_Your objective_
Count the lines in the material below that contain the word "moved" and give the number alone.

_Entries supplied_
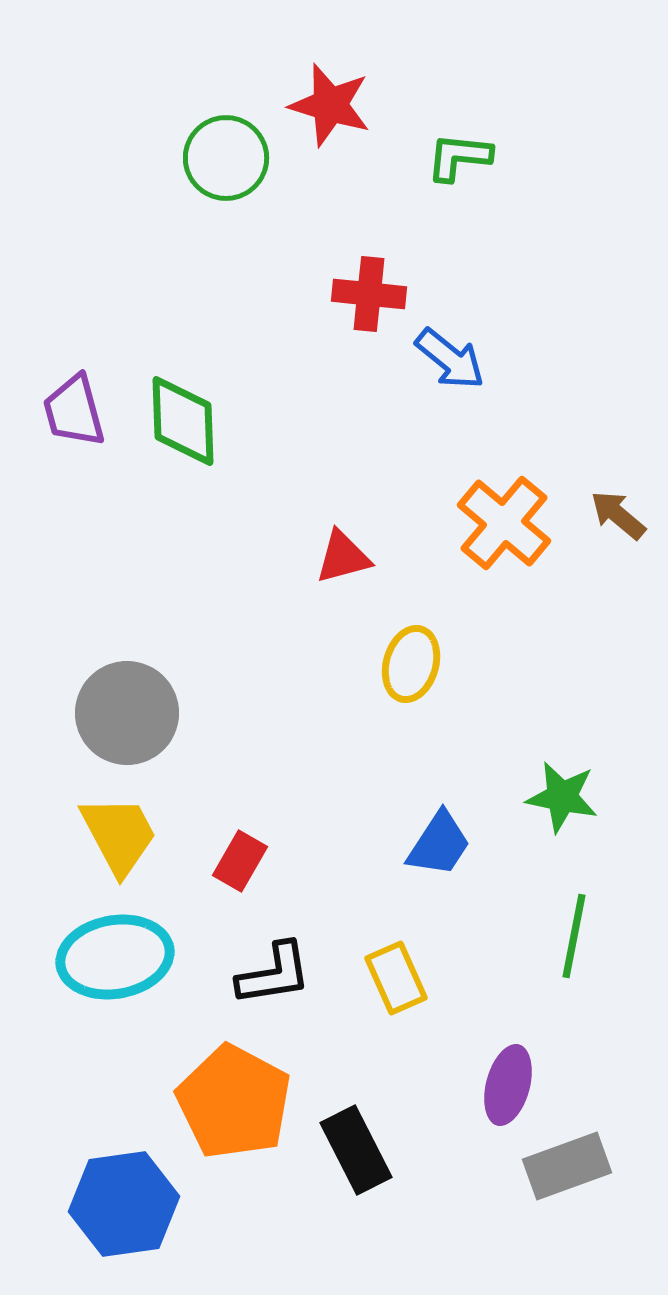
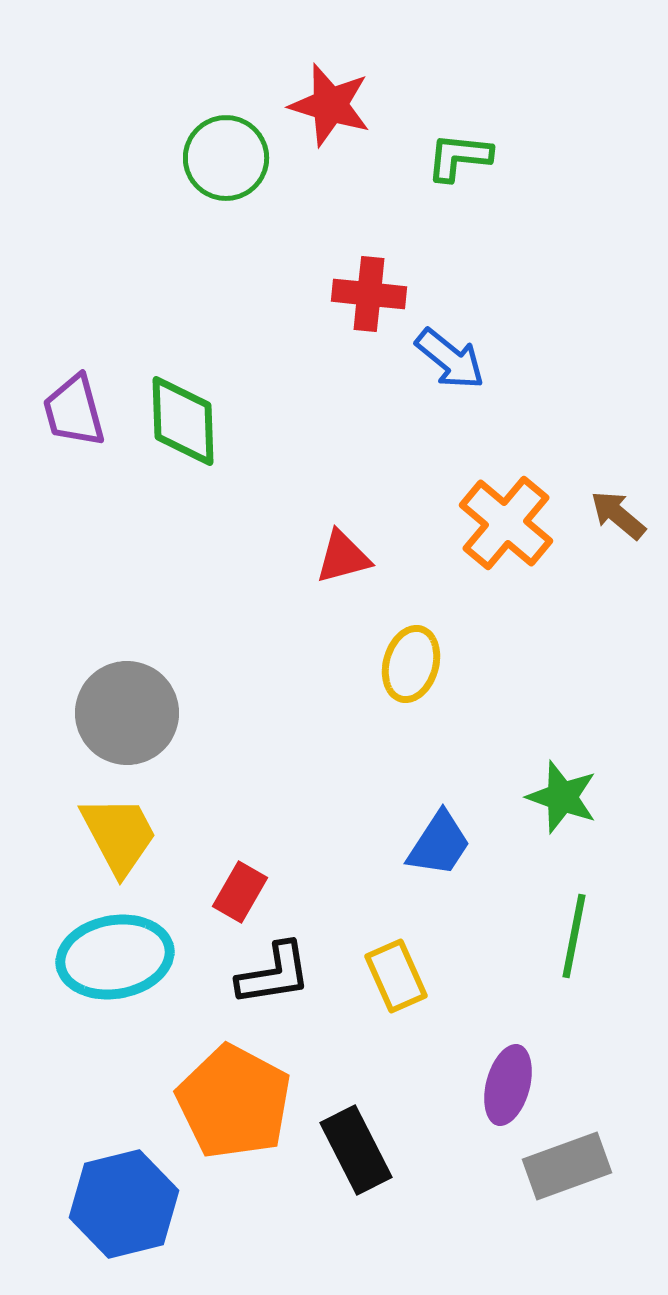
orange cross: moved 2 px right
green star: rotated 8 degrees clockwise
red rectangle: moved 31 px down
yellow rectangle: moved 2 px up
blue hexagon: rotated 6 degrees counterclockwise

_Answer to the exercise_
3